### Exercise
The answer must consist only of the lines from the line with "(725, 306) = (368, 323): purple" to the line with "camera: 165 degrees right, 5 degrees down", both included, exactly as they stand below.

*** Data supplied ***

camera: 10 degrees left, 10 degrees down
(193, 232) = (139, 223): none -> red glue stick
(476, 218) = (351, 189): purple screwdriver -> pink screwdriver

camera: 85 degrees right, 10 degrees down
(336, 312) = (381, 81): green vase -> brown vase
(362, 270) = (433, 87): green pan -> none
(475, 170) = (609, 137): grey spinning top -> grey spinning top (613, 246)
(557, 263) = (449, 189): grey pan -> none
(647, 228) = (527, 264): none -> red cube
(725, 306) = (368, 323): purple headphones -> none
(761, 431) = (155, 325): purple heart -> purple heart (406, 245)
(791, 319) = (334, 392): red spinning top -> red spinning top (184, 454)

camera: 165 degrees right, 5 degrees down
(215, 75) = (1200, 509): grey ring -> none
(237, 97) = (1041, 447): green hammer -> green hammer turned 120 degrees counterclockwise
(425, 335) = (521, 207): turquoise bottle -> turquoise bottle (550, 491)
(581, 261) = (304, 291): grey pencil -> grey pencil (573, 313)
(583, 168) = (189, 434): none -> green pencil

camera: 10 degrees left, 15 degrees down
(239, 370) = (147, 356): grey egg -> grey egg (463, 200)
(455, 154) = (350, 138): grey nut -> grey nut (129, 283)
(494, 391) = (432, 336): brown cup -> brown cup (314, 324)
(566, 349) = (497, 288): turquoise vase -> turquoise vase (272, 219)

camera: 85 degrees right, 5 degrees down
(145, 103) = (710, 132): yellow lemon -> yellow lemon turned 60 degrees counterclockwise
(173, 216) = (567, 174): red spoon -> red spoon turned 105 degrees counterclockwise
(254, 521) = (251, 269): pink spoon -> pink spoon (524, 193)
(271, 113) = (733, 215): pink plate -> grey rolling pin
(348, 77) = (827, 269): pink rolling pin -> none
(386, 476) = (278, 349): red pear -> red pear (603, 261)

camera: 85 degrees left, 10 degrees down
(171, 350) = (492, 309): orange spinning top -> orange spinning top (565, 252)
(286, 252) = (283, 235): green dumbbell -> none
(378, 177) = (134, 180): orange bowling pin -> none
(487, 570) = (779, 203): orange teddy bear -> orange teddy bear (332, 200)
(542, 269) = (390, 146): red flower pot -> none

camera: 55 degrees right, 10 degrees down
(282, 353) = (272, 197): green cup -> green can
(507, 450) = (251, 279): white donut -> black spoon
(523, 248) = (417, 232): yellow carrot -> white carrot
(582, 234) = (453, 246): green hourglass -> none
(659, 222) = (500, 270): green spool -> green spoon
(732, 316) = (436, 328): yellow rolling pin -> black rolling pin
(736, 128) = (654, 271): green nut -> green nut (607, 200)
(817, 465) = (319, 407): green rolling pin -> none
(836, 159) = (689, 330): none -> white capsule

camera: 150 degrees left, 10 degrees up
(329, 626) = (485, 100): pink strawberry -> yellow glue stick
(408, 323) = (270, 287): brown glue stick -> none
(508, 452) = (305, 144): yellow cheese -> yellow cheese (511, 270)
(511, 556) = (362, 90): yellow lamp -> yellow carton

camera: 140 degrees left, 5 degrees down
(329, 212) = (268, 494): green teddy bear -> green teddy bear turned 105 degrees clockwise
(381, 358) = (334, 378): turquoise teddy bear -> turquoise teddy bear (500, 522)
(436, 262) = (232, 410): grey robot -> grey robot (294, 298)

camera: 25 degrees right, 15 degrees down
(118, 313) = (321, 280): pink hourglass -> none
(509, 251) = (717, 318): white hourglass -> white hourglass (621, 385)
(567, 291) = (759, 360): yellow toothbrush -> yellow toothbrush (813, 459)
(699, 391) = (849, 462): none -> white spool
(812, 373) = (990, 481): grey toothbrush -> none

***

### Response to this exercise
(725, 306) = (368, 323): purple headphones -> none
(761, 431) = (155, 325): purple heart -> purple heart (406, 245)
(791, 319) = (334, 392): red spinning top -> red spinning top (184, 454)

camera: 165 degrees right, 5 degrees down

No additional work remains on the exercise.